**ASSIGNMENT**
Look through the entries that follow and return each line that has the string "orange".

**RECORDS PROVIDED**

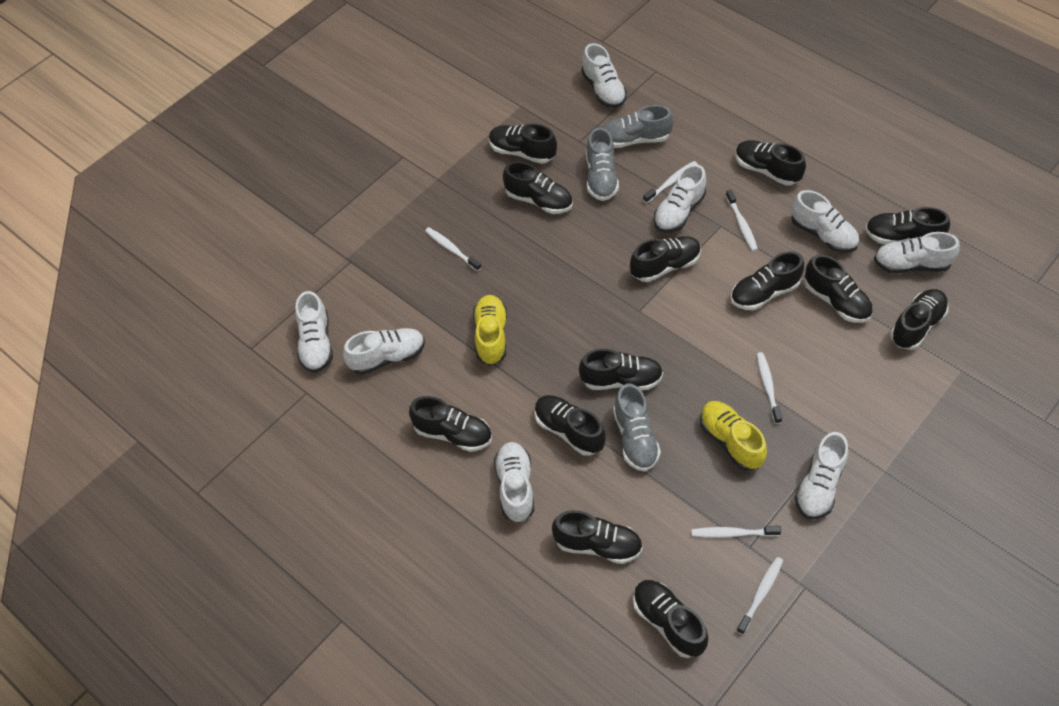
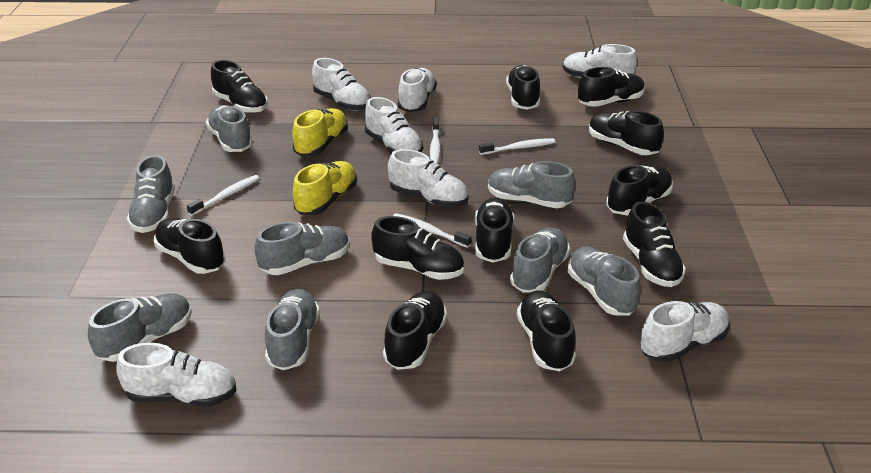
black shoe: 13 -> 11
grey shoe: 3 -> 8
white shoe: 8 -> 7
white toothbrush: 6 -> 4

--

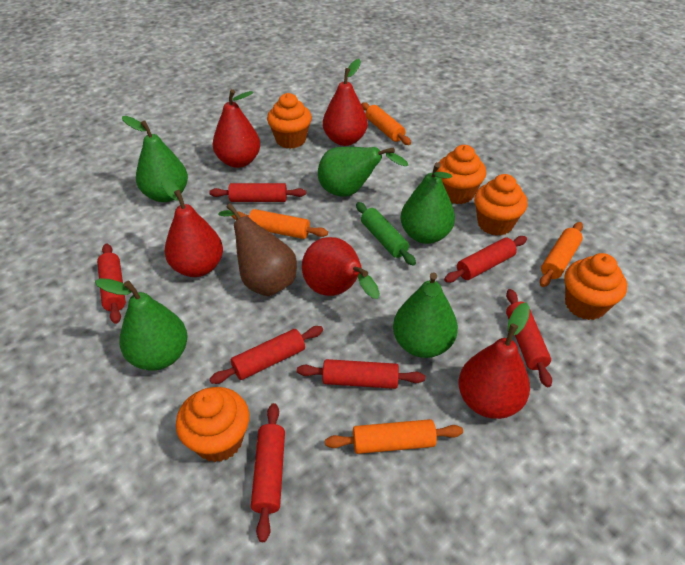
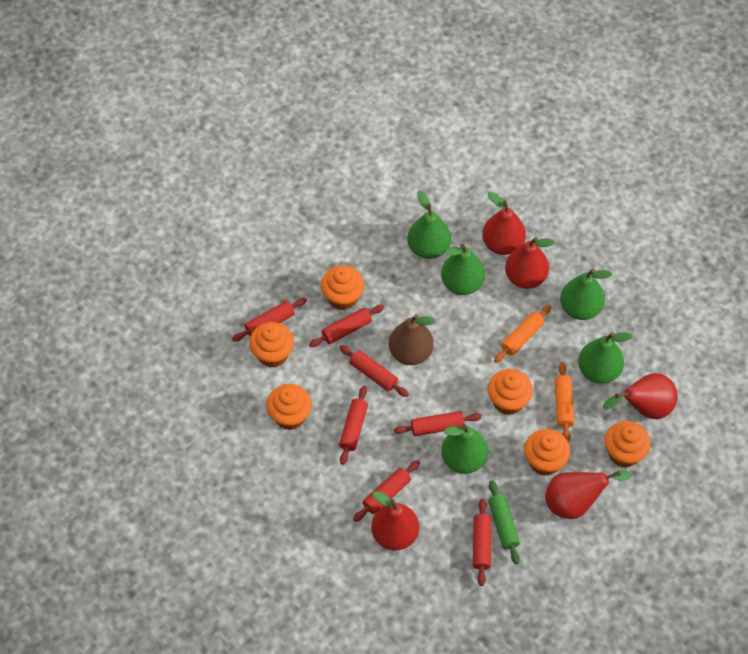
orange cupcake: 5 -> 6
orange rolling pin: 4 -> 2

**OUTPUT OF THE TASK**
orange cupcake: 5 -> 6
orange rolling pin: 4 -> 2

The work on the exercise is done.